> _Task directions_
In the records below, the lines from the one with "(210, 523) = (564, 450): brown" through the last are to be printed exactly, and nothing else.

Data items
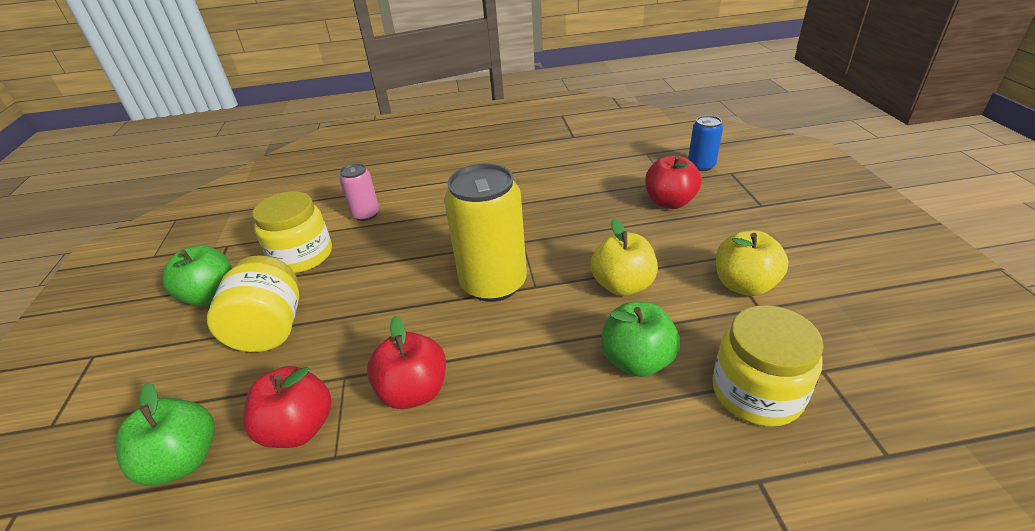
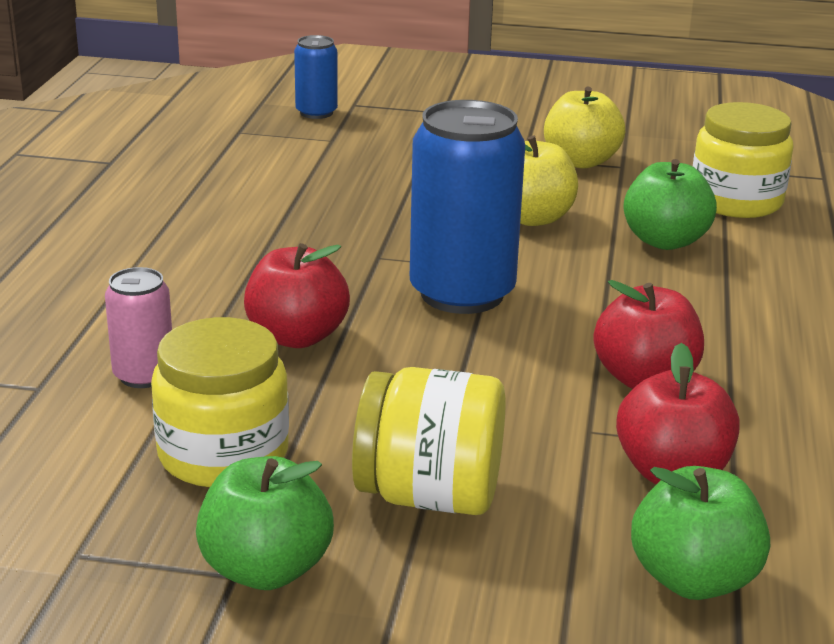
camera: 75 degrees left, 10 degrees down
(493, 283) = (462, 293): yellow can -> blue can
(669, 202) = (383, 151): red apple -> red apple (296, 337)

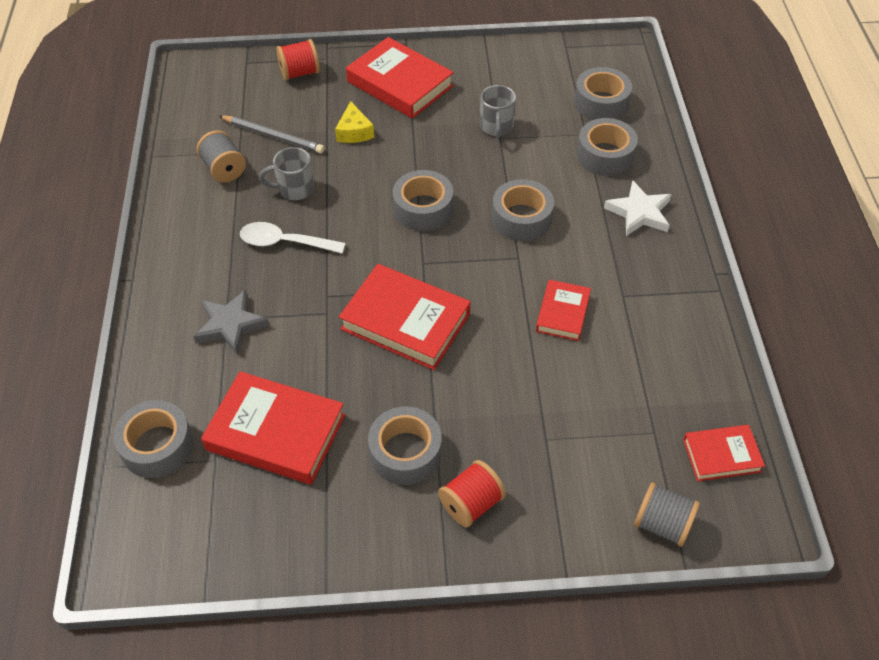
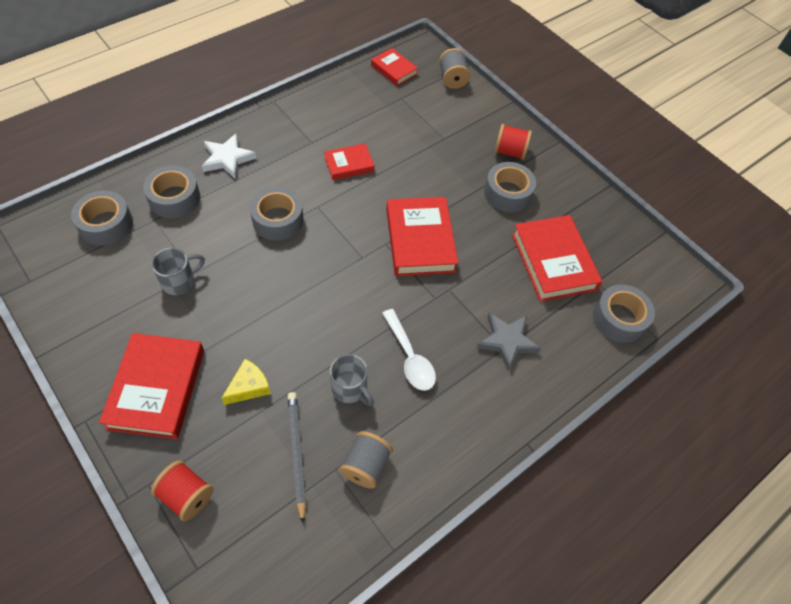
camera: 130 degrees left, 5 degrees up
(423, 209) = (309, 284): grey tape -> none

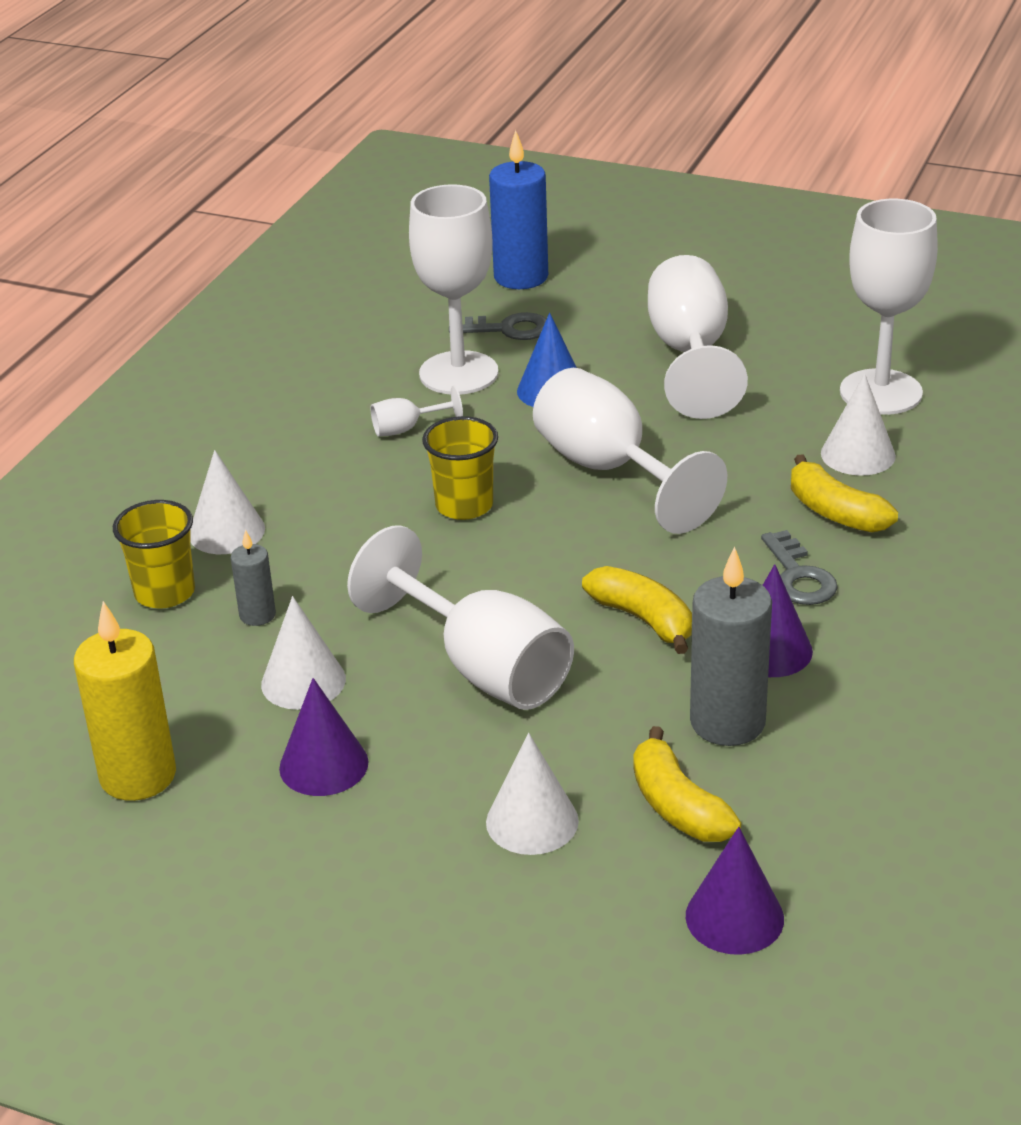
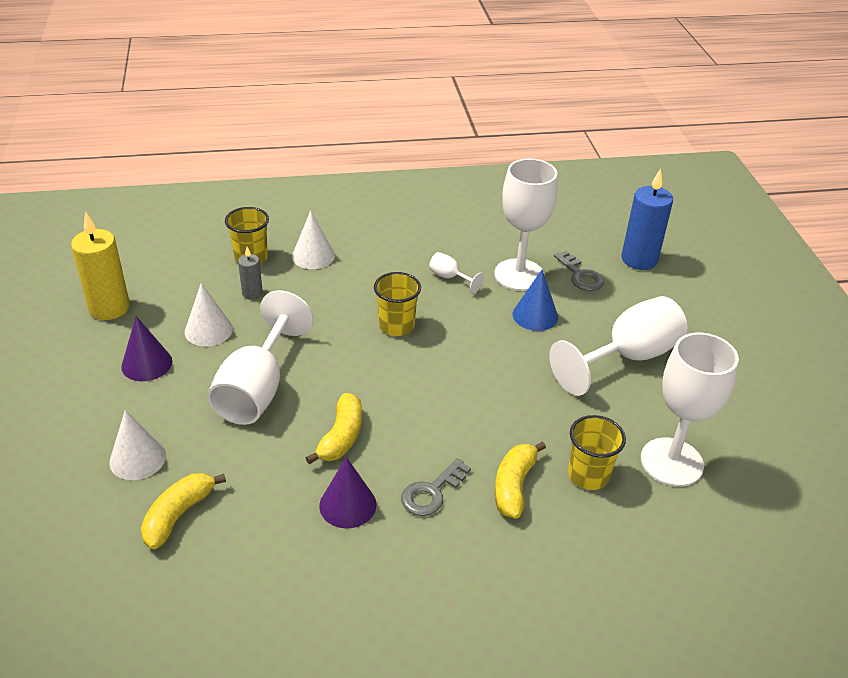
camera: 55 degrees right, 5 degrees up
(609, 470) = (475, 369): white goblet -> none
(727, 722) = (266, 510): grey candle -> none
(734, 917) = (91, 576): purple cone -> none
(858, 454) = (588, 475): white cone -> yellow cup

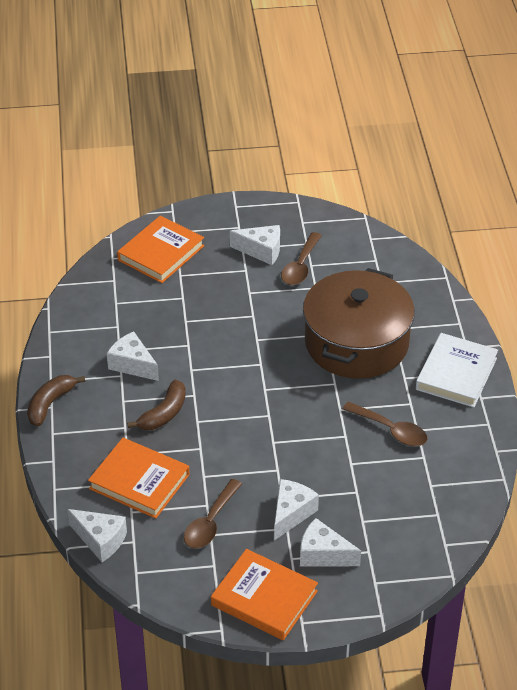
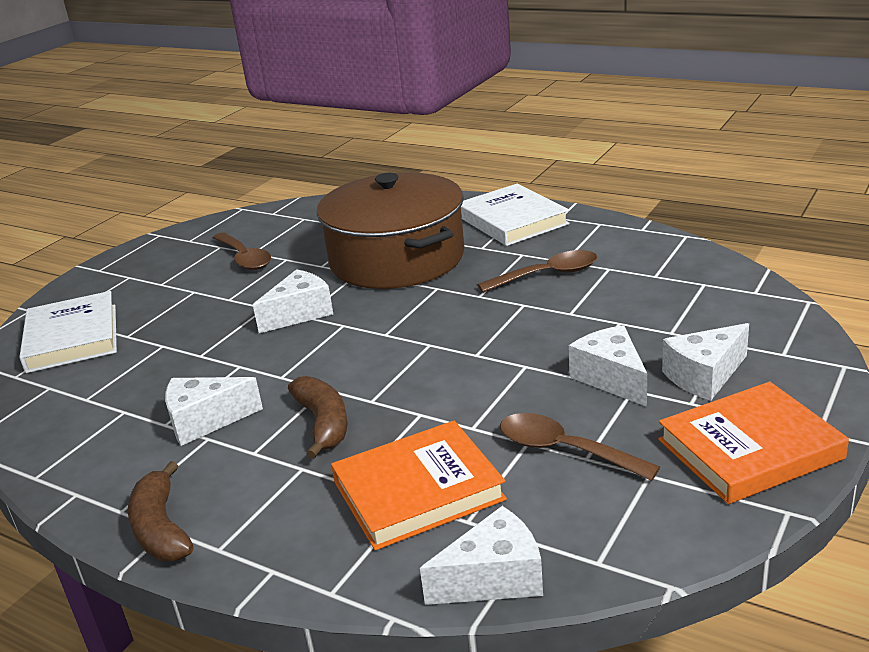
camera: 50 degrees left, 15 degrees down
(161, 253) = (72, 338): orange book -> white book
(210, 523) = (564, 450): brown spoon -> brown spoon turned 150 degrees clockwise
(261, 251) = (185, 274): white cheese -> white cheese (300, 313)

> _Task response_
(210, 523) = (564, 450): brown spoon -> brown spoon turned 150 degrees clockwise
(261, 251) = (185, 274): white cheese -> white cheese (300, 313)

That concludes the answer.